__Record excerpts__

■ ■ ■ ■ ■

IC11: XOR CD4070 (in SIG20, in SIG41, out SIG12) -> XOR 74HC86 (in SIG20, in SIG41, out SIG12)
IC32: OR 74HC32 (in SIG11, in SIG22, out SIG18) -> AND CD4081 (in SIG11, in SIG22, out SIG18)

■ ■ ■ ■ ■

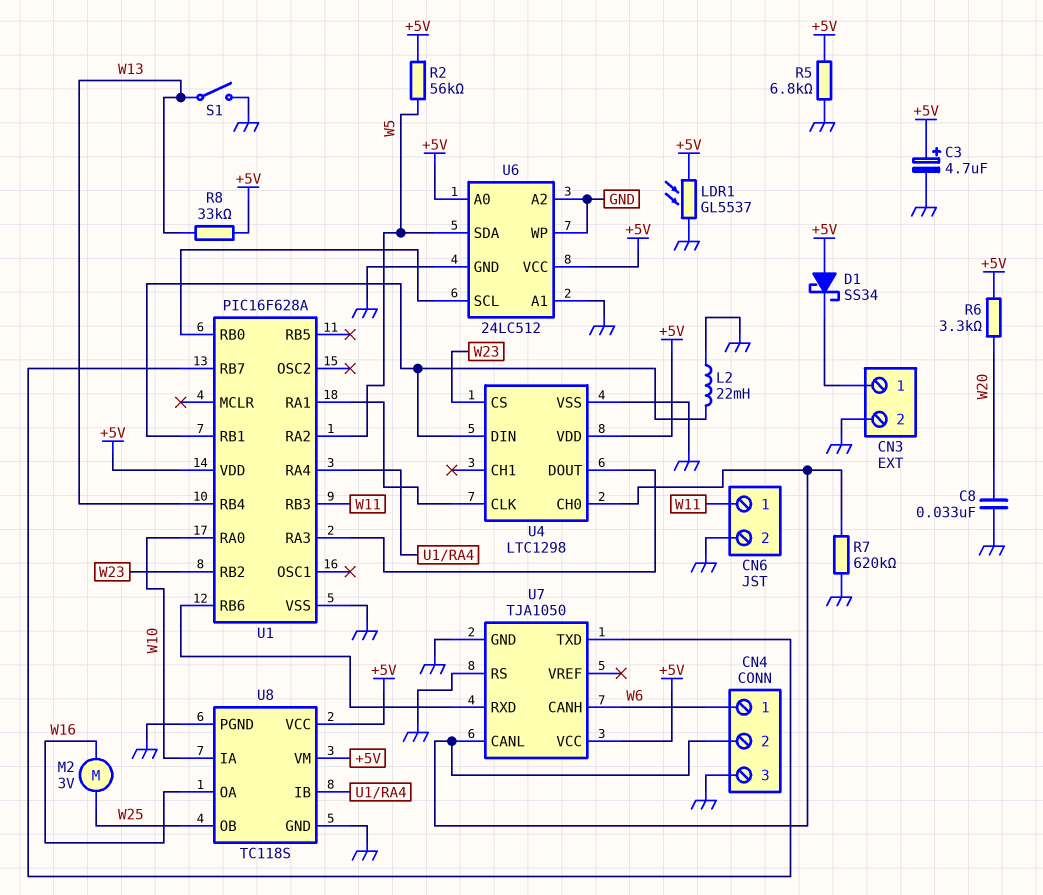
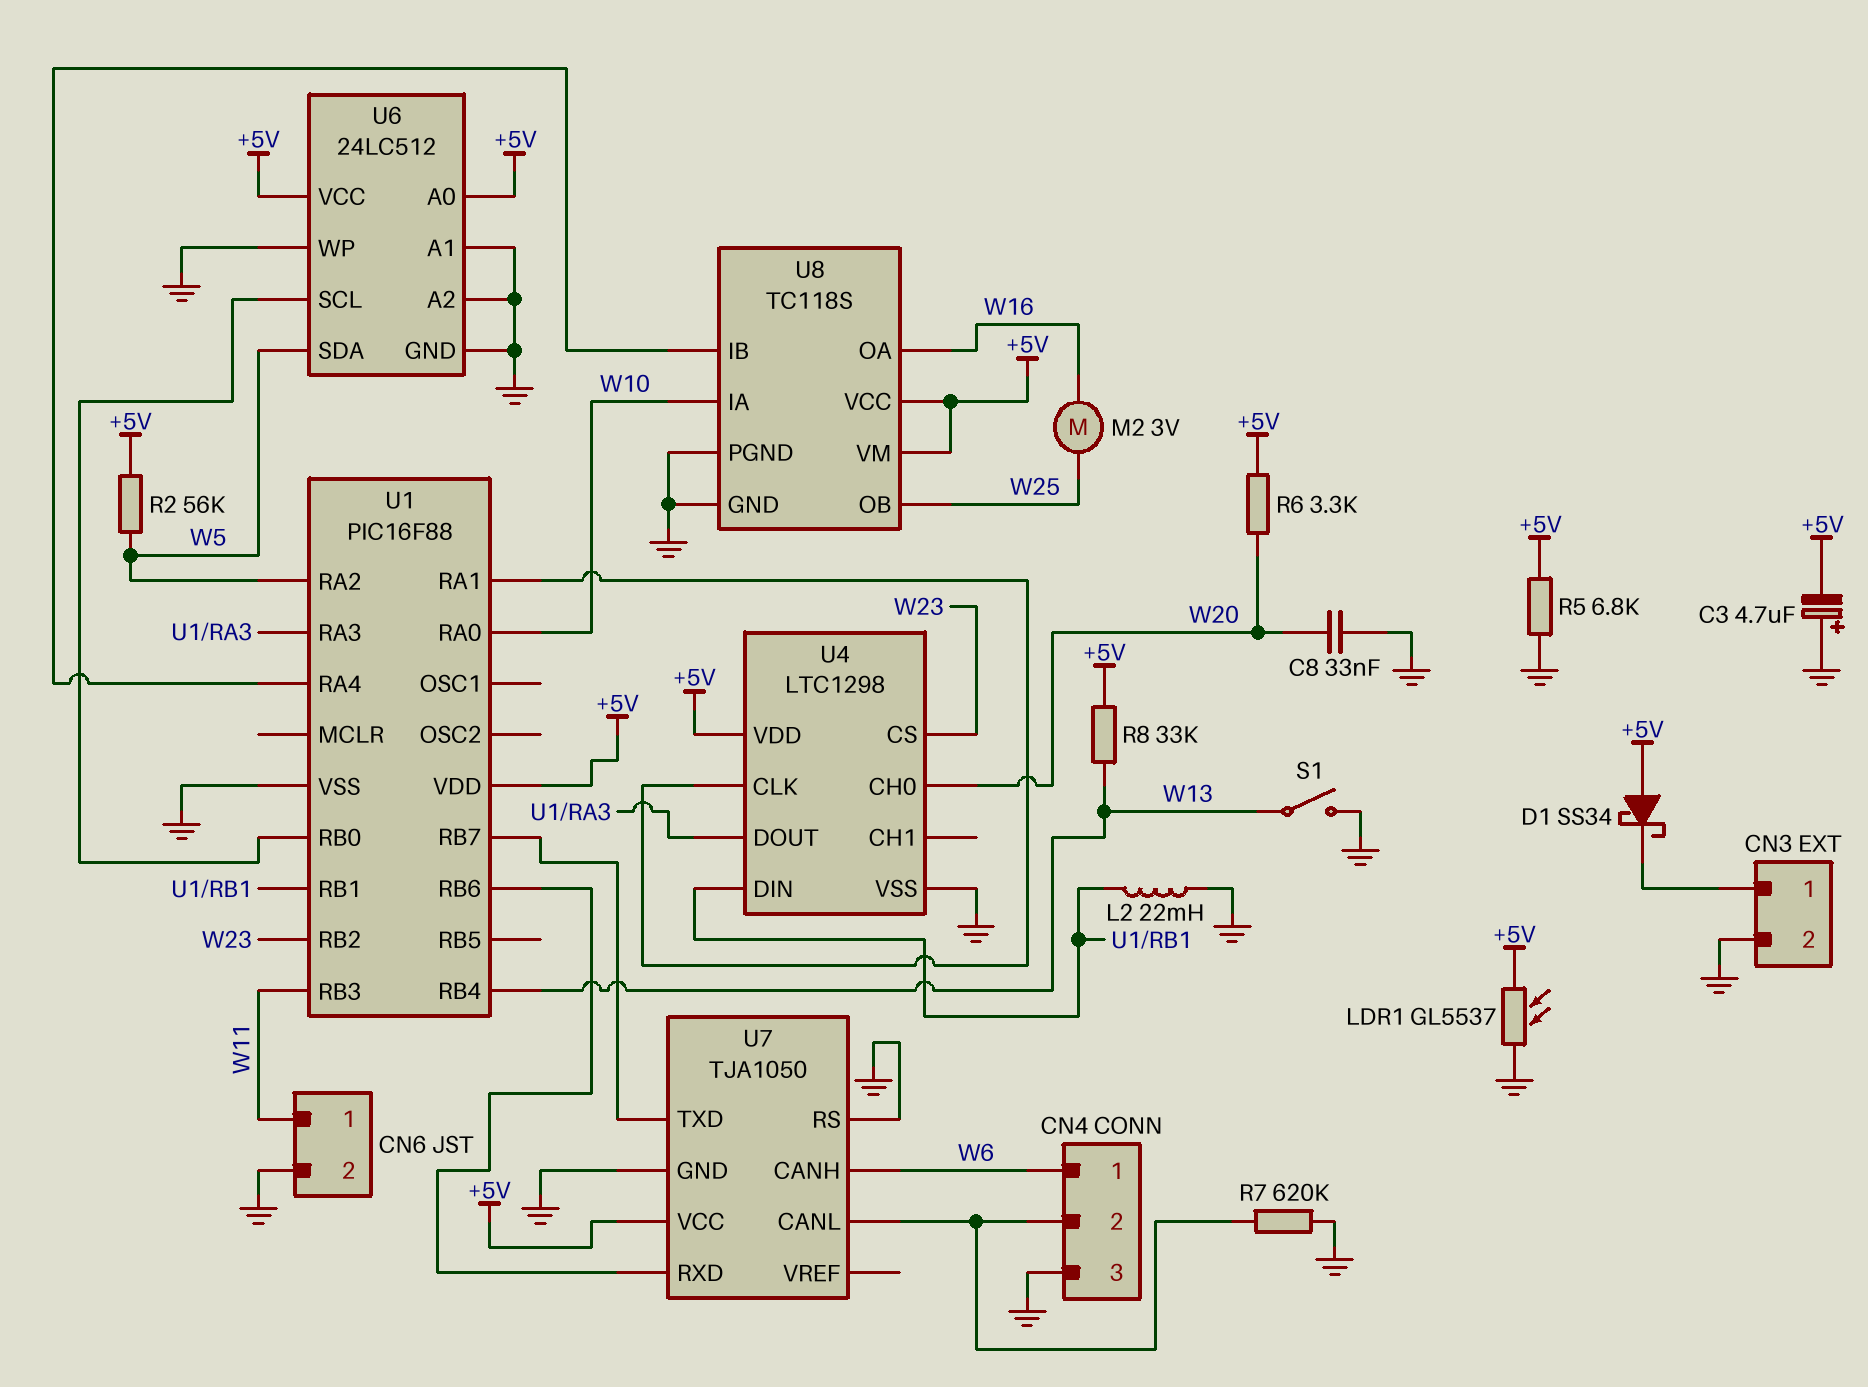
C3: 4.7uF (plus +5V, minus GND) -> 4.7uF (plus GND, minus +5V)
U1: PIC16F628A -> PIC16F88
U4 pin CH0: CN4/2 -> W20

■ ■ ■ ■ ■

__What is required__
There is a run of lines above from the one with "C3: 4.7uF (plus" to the one with "U4 pin CH0: CN4/2 -> W20"; print exactly that run, both ends included, and nothing else.

__Result of the exercise__
C3: 4.7uF (plus +5V, minus GND) -> 4.7uF (plus GND, minus +5V)
U1: PIC16F628A -> PIC16F88
U4 pin CH0: CN4/2 -> W20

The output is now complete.